*** Opening of Entries supplied ***

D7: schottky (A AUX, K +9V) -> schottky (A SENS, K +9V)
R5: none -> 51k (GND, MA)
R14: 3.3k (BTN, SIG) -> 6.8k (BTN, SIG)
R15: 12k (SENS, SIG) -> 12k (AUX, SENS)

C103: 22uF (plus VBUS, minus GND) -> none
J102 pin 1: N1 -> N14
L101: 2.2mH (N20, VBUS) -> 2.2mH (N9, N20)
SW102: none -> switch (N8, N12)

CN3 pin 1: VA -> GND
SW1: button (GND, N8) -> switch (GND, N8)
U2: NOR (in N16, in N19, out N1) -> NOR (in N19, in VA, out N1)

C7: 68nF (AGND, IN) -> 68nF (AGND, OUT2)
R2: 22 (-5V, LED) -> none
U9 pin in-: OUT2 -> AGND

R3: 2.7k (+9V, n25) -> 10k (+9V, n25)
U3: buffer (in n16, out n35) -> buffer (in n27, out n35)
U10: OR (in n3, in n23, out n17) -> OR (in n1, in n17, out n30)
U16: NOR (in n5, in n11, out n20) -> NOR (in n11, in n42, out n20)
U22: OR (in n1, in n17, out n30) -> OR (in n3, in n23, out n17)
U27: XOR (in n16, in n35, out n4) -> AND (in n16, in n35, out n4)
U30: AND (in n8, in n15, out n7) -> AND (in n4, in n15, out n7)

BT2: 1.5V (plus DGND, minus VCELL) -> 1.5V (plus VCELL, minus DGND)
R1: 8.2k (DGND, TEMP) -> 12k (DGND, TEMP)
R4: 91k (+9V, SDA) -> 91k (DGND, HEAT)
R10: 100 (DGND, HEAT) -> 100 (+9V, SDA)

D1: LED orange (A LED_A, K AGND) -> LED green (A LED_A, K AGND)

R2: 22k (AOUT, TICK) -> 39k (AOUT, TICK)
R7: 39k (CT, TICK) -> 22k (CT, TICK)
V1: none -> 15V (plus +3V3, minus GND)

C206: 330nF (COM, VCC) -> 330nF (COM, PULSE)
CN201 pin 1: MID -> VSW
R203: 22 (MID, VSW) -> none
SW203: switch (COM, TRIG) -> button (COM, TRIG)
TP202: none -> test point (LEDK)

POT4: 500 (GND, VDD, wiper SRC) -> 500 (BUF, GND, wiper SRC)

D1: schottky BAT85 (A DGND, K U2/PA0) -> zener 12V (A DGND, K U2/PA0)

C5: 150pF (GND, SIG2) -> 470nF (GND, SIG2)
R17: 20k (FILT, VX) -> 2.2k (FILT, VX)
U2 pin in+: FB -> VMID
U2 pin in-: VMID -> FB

*** Close of Entries supplied ***

■ **Task brief**
Look through the data above and return exactly the lines from the one that contains "CN201 pin 1: MID -> VSW" to the one that contains "R17: 20k (FILT, VX) -> 2.2k (FILT, VX)", inclusive, with nothing else.

■ **Solution below**
CN201 pin 1: MID -> VSW
R203: 22 (MID, VSW) -> none
SW203: switch (COM, TRIG) -> button (COM, TRIG)
TP202: none -> test point (LEDK)

POT4: 500 (GND, VDD, wiper SRC) -> 500 (BUF, GND, wiper SRC)

D1: schottky BAT85 (A DGND, K U2/PA0) -> zener 12V (A DGND, K U2/PA0)

C5: 150pF (GND, SIG2) -> 470nF (GND, SIG2)
R17: 20k (FILT, VX) -> 2.2k (FILT, VX)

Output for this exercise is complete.